Collected data
=== Begin Enclosure ===
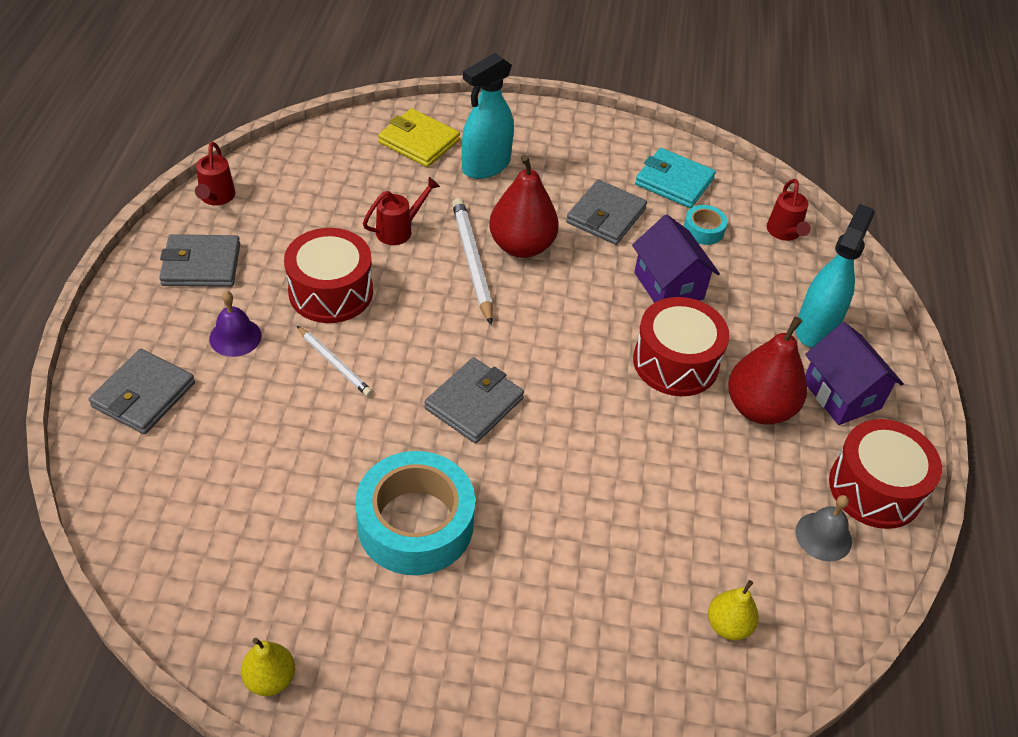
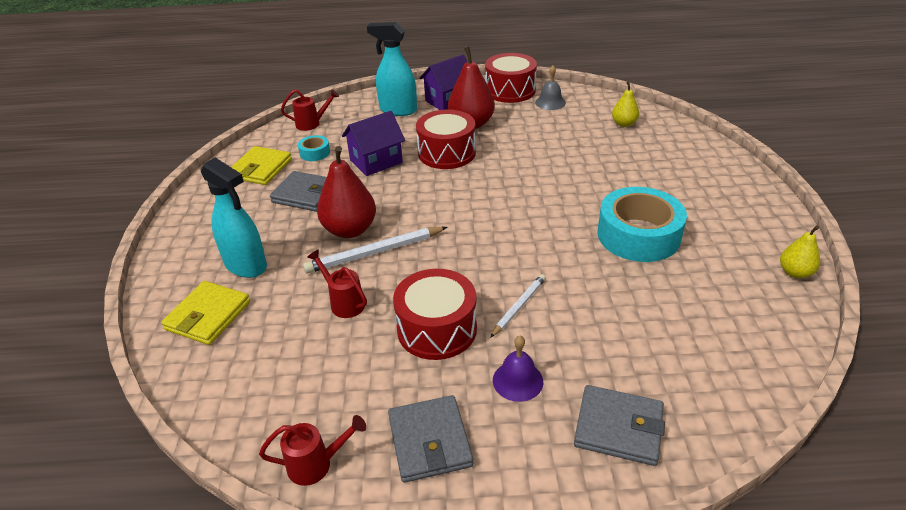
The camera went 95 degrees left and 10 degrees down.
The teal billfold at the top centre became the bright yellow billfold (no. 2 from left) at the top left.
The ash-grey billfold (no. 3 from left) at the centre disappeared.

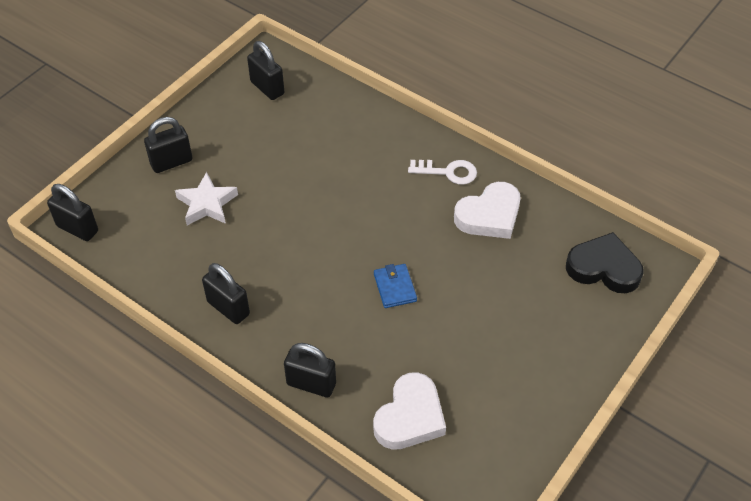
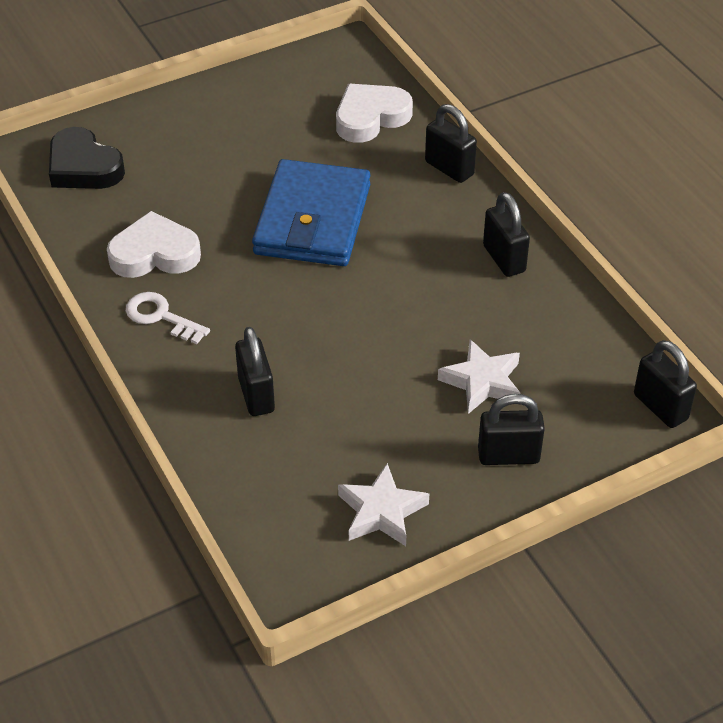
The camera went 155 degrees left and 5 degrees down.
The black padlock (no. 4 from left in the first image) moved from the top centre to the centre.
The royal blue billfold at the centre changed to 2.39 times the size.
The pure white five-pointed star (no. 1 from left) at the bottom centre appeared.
=== End Enclosure ===
Task to carry out: When you reproduce the entries above, keep every word exactly and leave out each picture.

Expected output:
The camera went 95 degrees left and 10 degrees down.
The teal billfold at the top centre became the bright yellow billfold (no. 2 from left) at the top left.
The ash-grey billfold (no. 3 from left) at the centre disappeared.

The camera went 155 degrees left and 5 degrees down.
The black padlock (no. 4 from left in the first image) moved from the top centre to the centre.
The royal blue billfold at the centre changed to 2.39 times the size.
The pure white five-pointed star (no. 1 from left) at the bottom centre appeared.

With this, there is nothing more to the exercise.